-- SUPPLIED INFORMATION follows --

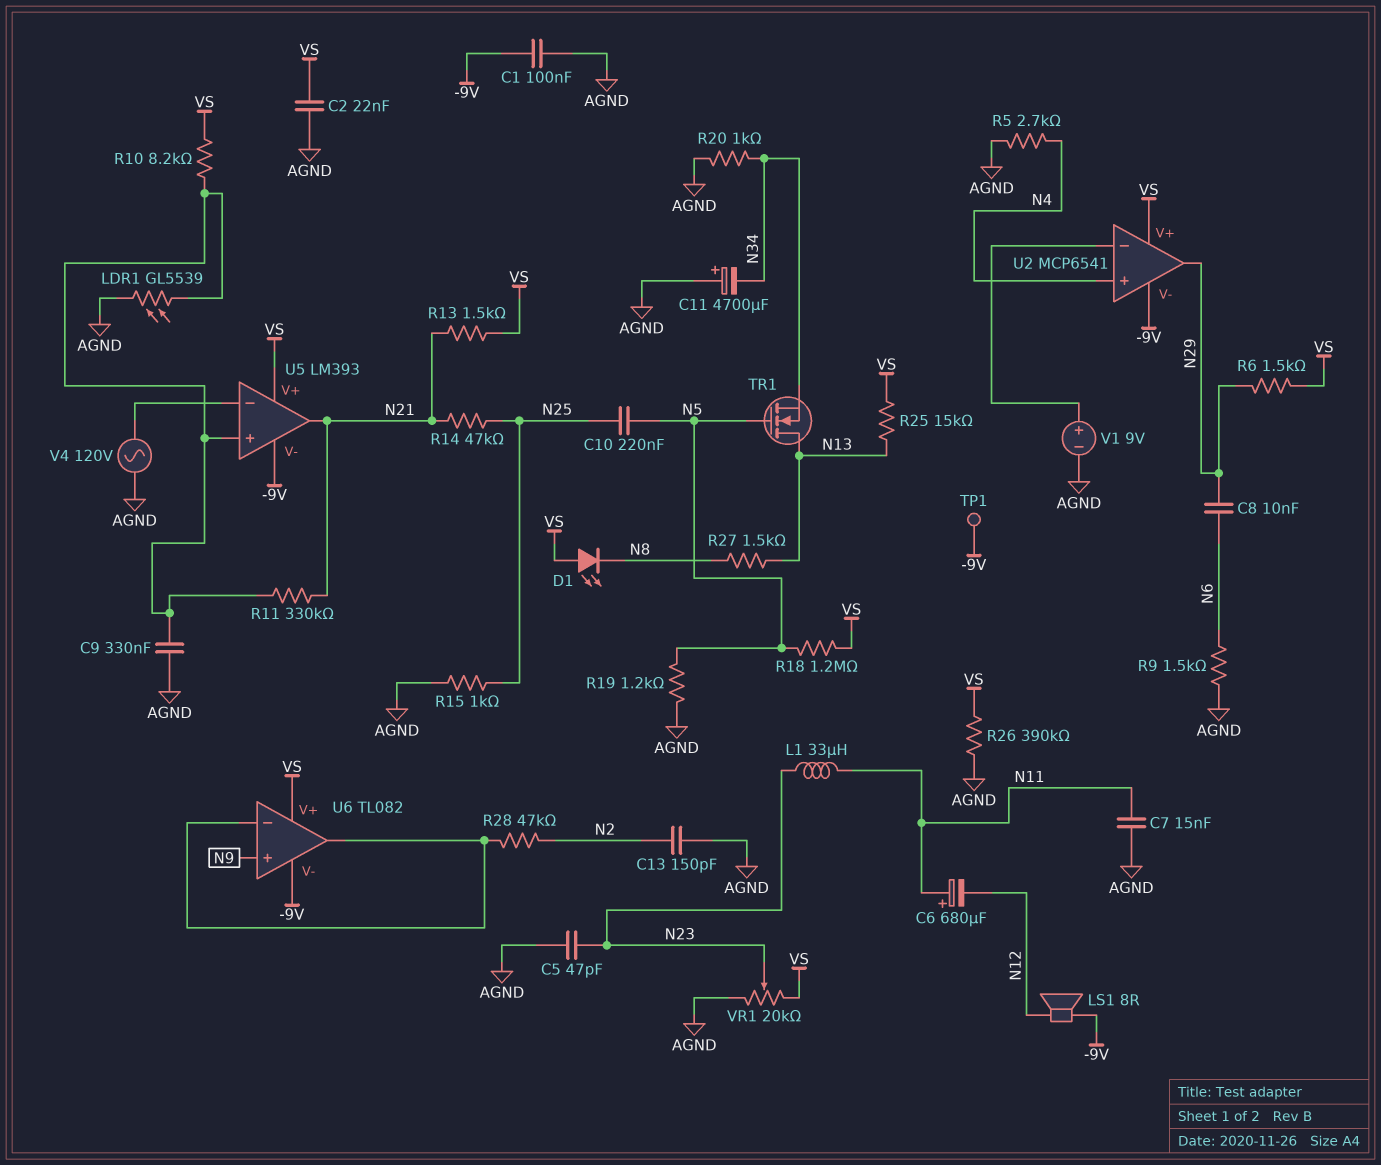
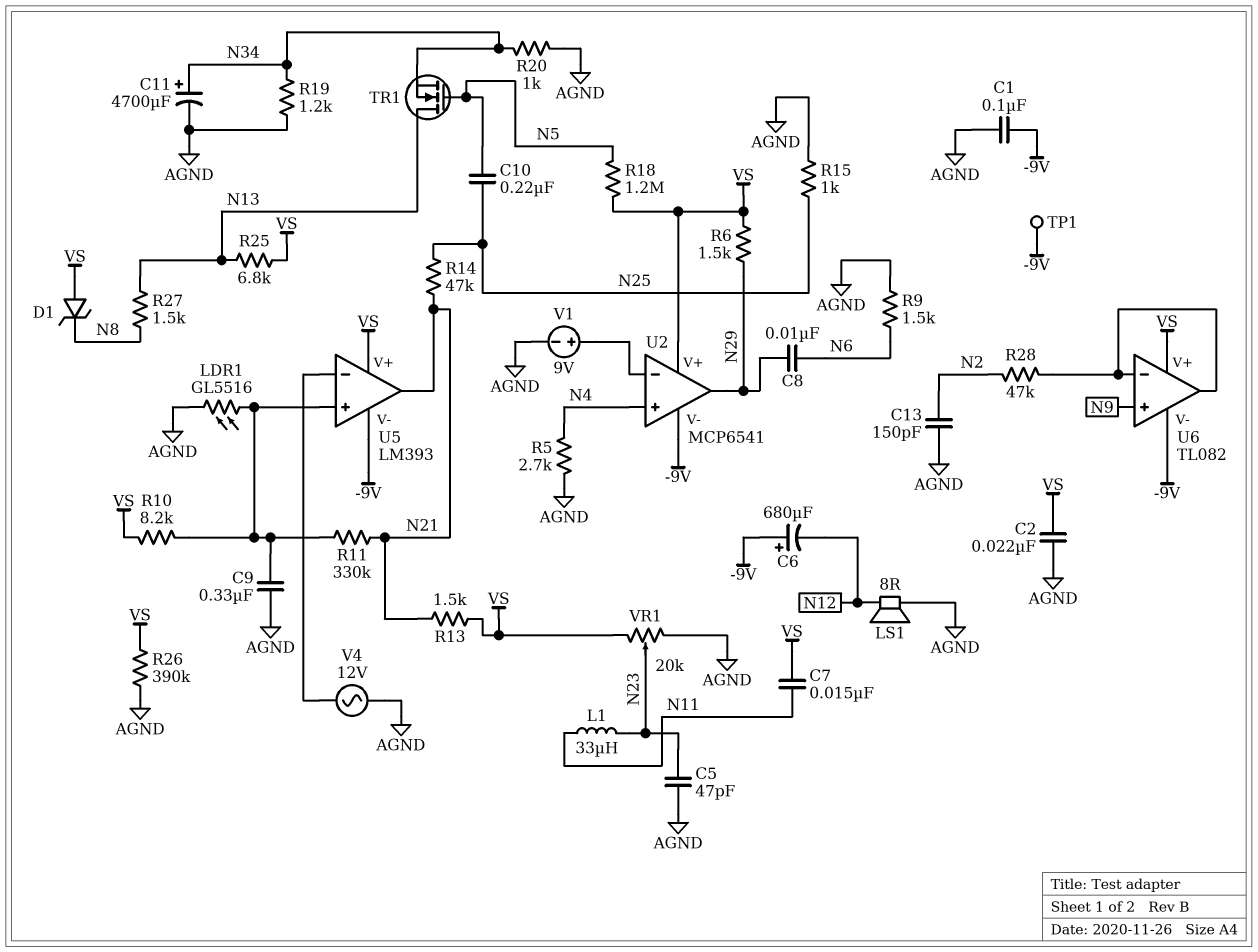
C6: 680uF (plus N11, minus N12) -> 680uF (plus -9V, minus N12)
C7: 15nF (AGND, N11) -> 15nF (N11, VS)
C11: 4700uF (plus AGND, minus N34) -> 4700uF (plus N34, minus AGND)
D1: LED (A VS, K N8) -> zener (A VS, K N8)
LDR1: GL5539 (AGND, U5/in+) -> GL5516 (AGND, U5/in+)
LS1: speaker 8R (-9V, N12) -> speaker 8R (AGND, N12)
R19: 1.2k (AGND, N5) -> 1.2k (AGND, N34)
R25: 15k (N13, VS) -> 6.8k (N13, VS)
V4: AC 120V (AGND, U5/in-) -> AC 12V (AGND, U5/in-)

-- SUPPLIED INFORMATION concluded --

The answer must be every line of the entries that includes the word "plus".

C6: 680uF (plus N11, minus N12) -> 680uF (plus -9V, minus N12)
C11: 4700uF (plus AGND, minus N34) -> 4700uF (plus N34, minus AGND)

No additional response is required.